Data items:
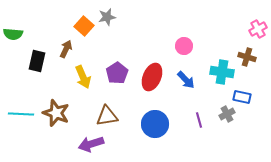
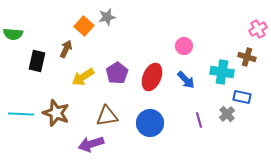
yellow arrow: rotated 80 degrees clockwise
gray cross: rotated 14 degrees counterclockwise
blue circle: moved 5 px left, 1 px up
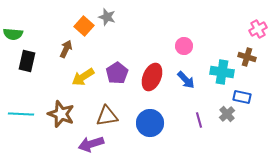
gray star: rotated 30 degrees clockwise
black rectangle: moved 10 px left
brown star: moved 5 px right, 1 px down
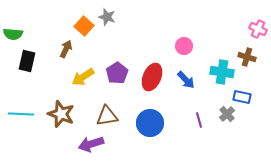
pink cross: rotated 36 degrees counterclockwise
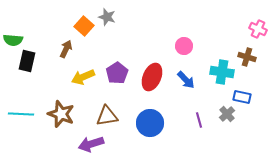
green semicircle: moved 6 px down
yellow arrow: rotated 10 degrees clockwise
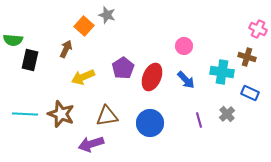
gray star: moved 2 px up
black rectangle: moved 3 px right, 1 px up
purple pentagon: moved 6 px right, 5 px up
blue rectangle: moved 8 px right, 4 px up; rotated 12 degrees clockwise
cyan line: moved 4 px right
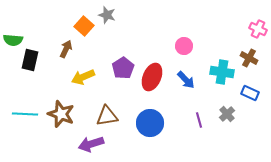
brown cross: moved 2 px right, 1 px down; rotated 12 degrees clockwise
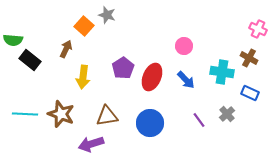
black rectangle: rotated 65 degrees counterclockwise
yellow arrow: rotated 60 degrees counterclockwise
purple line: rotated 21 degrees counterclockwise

--

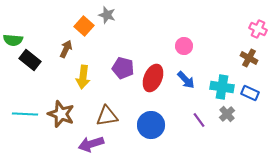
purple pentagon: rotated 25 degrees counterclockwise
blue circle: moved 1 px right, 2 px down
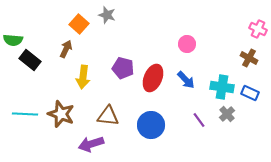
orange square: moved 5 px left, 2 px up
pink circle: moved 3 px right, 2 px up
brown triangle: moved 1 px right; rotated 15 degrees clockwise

* * *

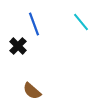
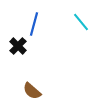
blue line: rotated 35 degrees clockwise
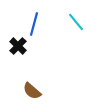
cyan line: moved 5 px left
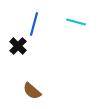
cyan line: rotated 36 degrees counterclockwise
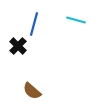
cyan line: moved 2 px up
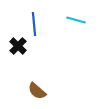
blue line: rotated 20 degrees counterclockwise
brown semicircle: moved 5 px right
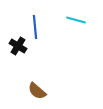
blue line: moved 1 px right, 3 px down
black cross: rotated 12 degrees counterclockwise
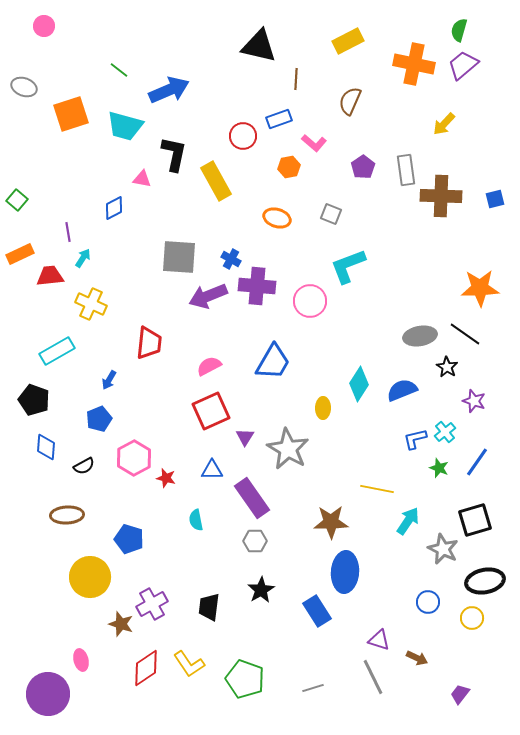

GOAL OF THE EXERCISE. Give the listing as a numbered list, from the line containing "yellow arrow: rotated 80 degrees clockwise" up to and including the line containing "brown cross: moved". Leave the pictures out.

COMPLETED EXERCISE.
1. yellow arrow: rotated 80 degrees clockwise
2. gray cross: rotated 14 degrees counterclockwise
3. blue circle: moved 5 px left, 1 px up
4. gray star: rotated 30 degrees clockwise
5. black rectangle: moved 10 px left
6. brown star: moved 5 px right, 1 px down
7. pink cross: rotated 36 degrees counterclockwise
8. green semicircle: moved 6 px down
9. yellow arrow: rotated 10 degrees clockwise
10. gray star: moved 2 px up
11. black rectangle: moved 3 px right, 1 px up
12. purple pentagon: moved 6 px right, 5 px up
13. blue rectangle: moved 8 px right, 4 px up; rotated 12 degrees clockwise
14. cyan line: moved 4 px right
15. brown cross: moved 2 px right, 1 px down; rotated 12 degrees clockwise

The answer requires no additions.